Work required —
Find every line below with the string "Charlotte" and pick it out.
########
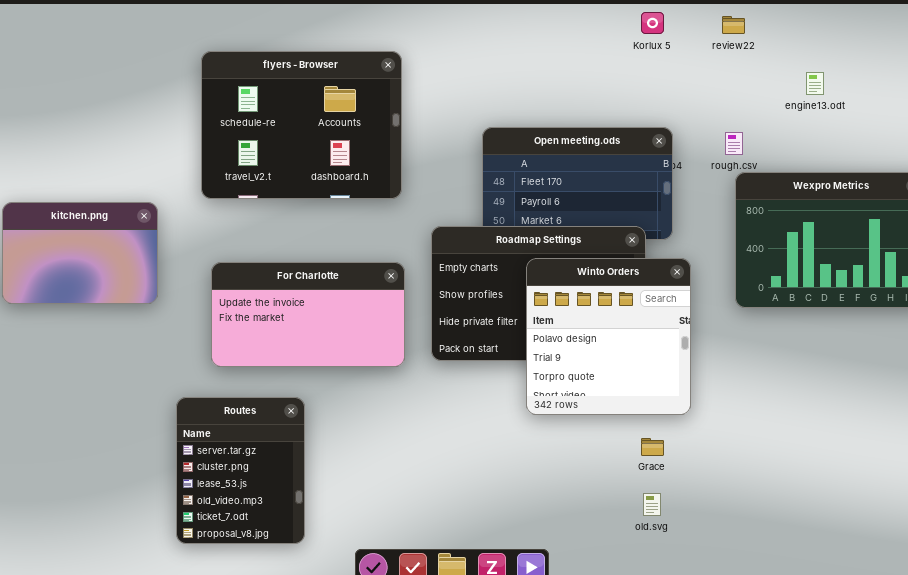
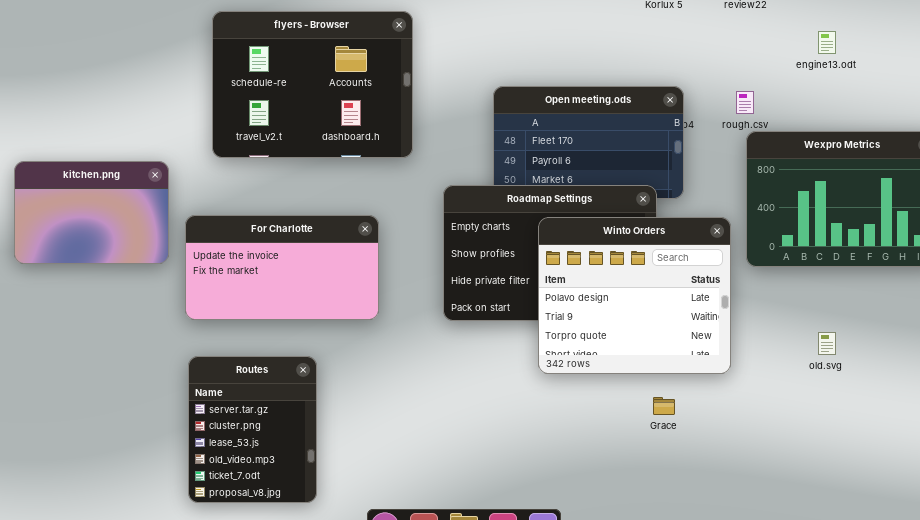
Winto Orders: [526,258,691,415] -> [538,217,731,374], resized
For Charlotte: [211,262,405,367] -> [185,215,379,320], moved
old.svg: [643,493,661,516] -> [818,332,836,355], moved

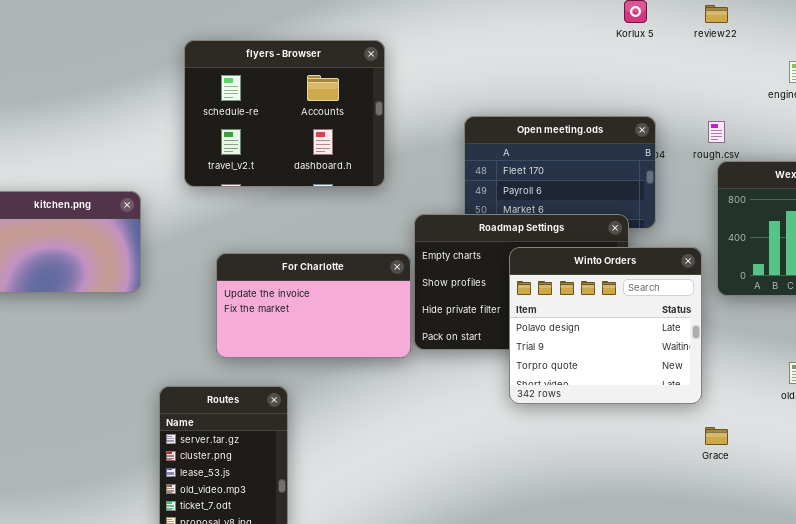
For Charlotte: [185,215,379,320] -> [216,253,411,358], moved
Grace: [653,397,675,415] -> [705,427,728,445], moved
########
Response area —
For Charlotte: [211,262,405,367] -> [185,215,379,320], moved
For Charlotte: [185,215,379,320] -> [216,253,411,358], moved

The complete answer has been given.